Exercise brief →
Repeat the data that follows in full. Do not include the pictures.

+ + +

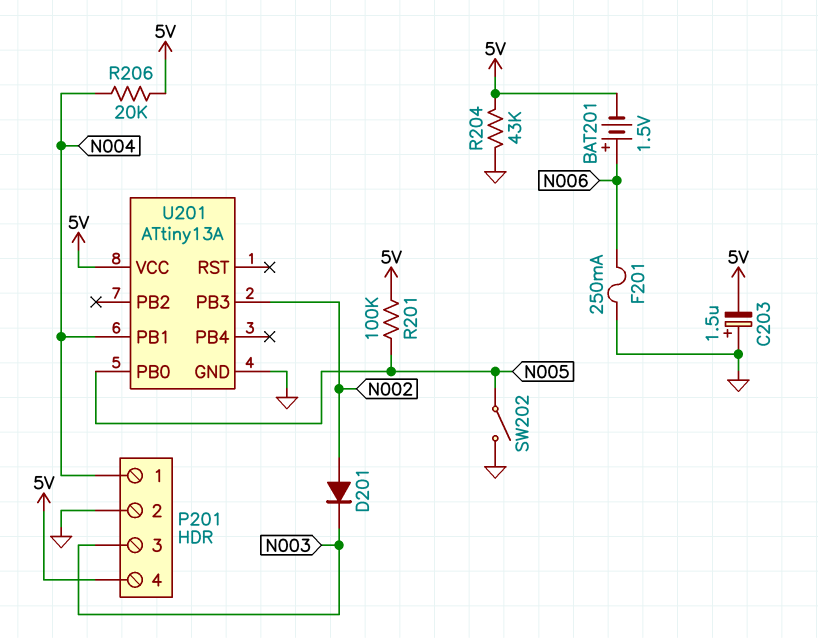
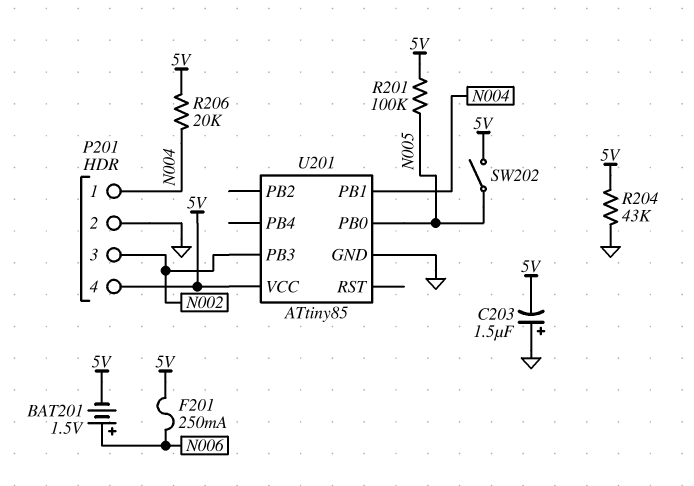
D201: diode (A N002, K N003) -> none
F201: 250mA (GND, N006) -> 250mA (5V, N006)
P201 pin 3: N003 -> N002
SW202: switch (GND, N005) -> switch (5V, N005)
U201: ATtiny13A -> ATtiny85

+ + +

Task response →
D201: diode (A N002, K N003) -> none
F201: 250mA (GND, N006) -> 250mA (5V, N006)
P201 pin 3: N003 -> N002
SW202: switch (GND, N005) -> switch (5V, N005)
U201: ATtiny13A -> ATtiny85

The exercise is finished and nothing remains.